:: INPUT DATA ::
◆ ◆ ◆ ◆ ◆ ◆ ◆
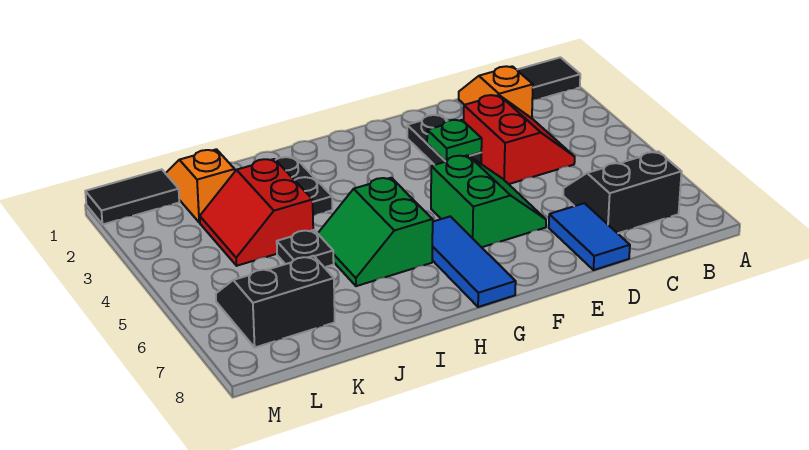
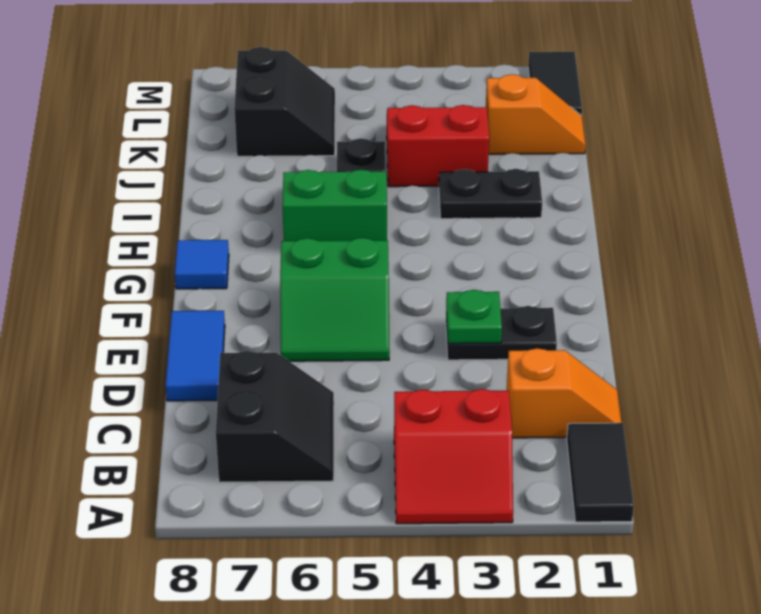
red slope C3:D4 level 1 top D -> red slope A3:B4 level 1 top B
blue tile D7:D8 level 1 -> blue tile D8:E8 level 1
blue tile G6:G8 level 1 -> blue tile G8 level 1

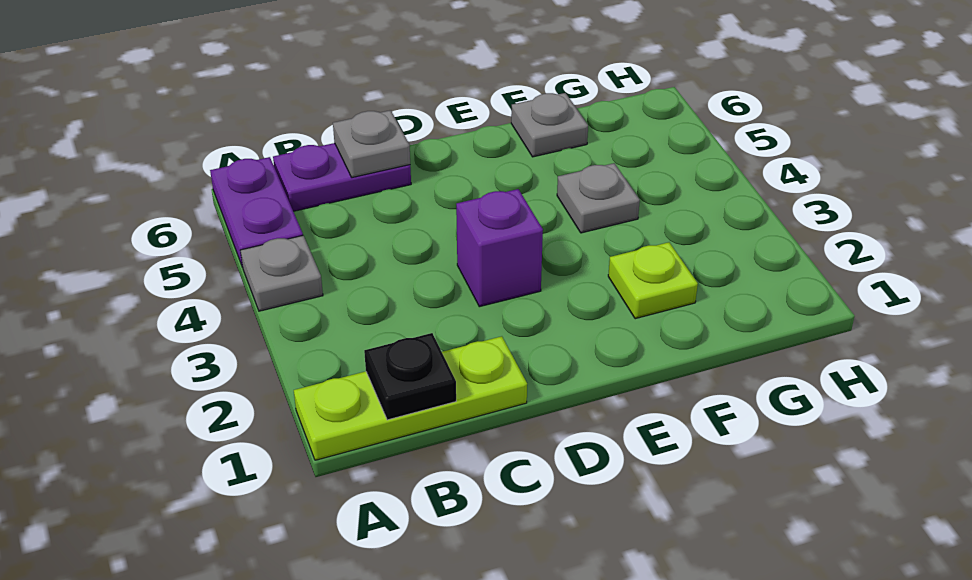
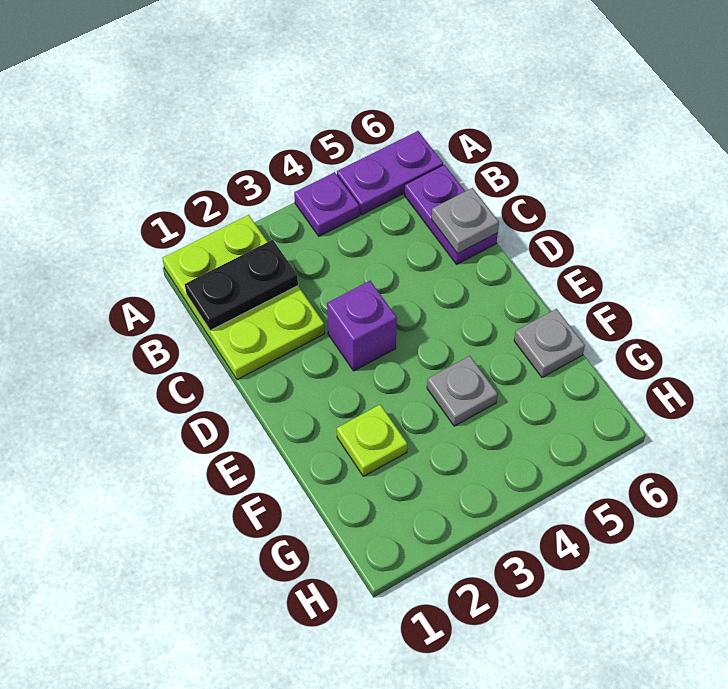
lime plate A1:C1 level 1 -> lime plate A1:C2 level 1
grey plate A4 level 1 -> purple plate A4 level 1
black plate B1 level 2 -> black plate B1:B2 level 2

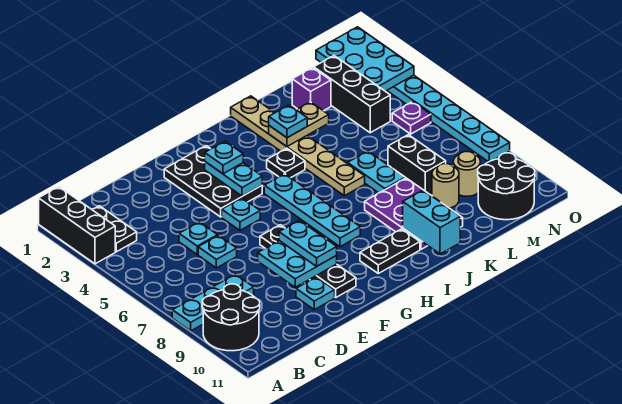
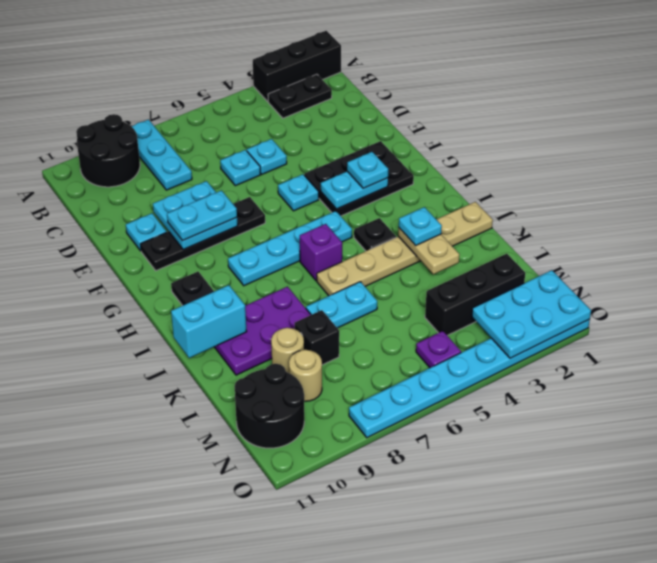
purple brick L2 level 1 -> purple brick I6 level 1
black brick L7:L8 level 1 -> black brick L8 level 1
◆ ◆ ◆ ◆ ◆ ◆ ◆
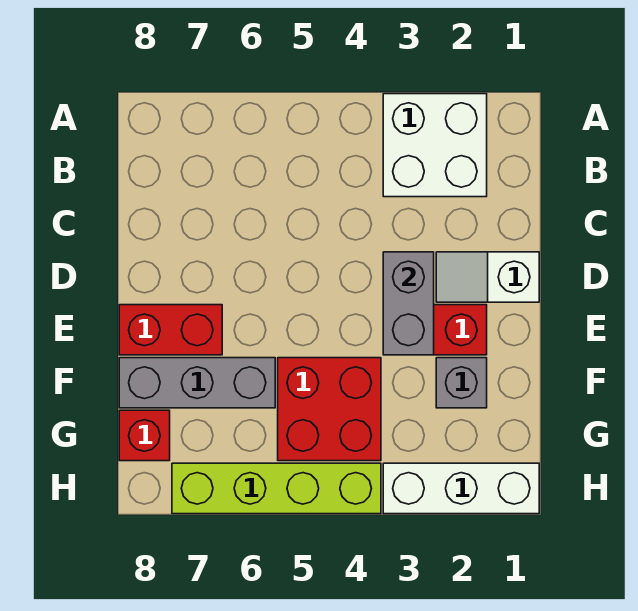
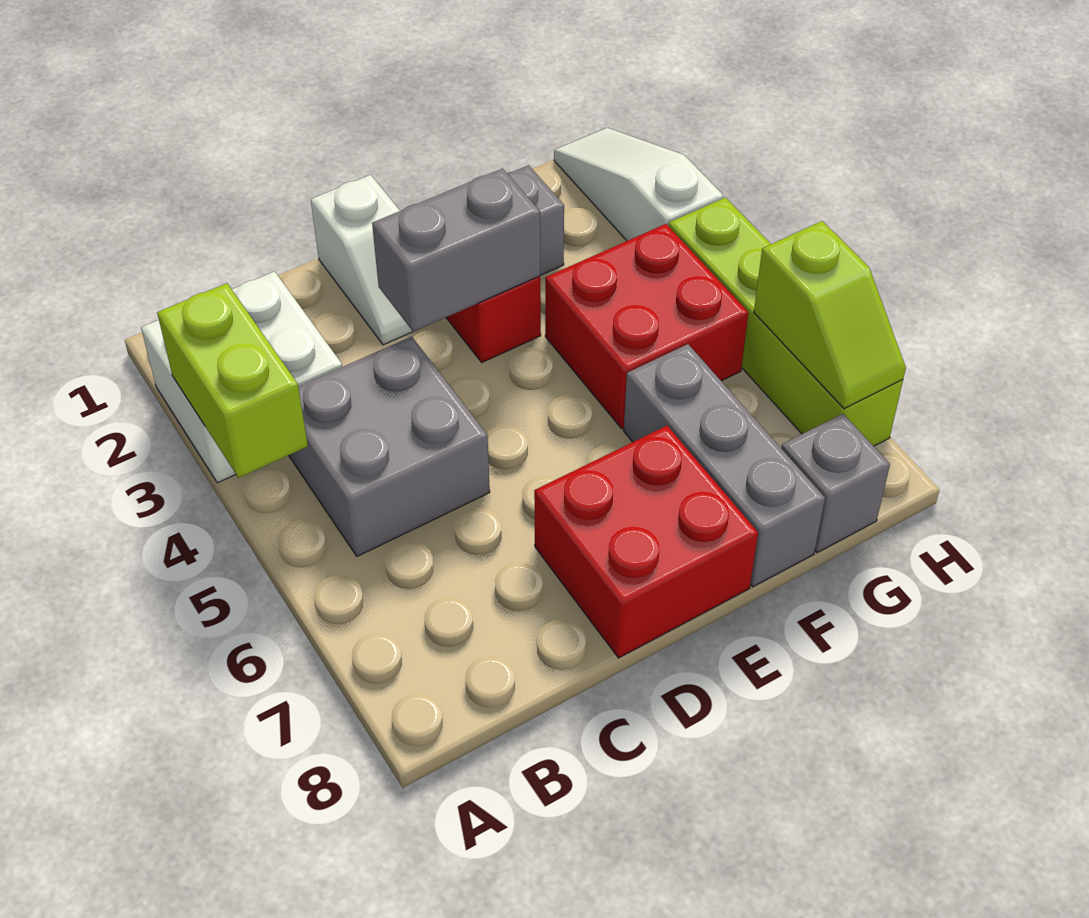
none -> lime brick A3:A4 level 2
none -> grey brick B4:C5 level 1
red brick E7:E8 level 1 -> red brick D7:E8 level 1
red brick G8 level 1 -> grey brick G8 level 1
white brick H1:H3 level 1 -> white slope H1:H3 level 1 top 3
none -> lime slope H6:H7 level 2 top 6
◆ ◆ ◆ ◆ ◆ ◆ ◆
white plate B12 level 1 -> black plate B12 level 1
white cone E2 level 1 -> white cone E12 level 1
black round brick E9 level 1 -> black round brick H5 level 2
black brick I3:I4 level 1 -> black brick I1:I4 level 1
◆ ◆ ◆ ◆ ◆ ◆ ◆
:: WHAT TO DO ::
Scan the listing above and copy all lines containing the word "plate".

:: REPLY TO THE EXERCISE ::
lime plate A1:C1 level 1 -> lime plate A1:C2 level 1
grey plate A4 level 1 -> purple plate A4 level 1
black plate B1 level 2 -> black plate B1:B2 level 2
white plate B12 level 1 -> black plate B12 level 1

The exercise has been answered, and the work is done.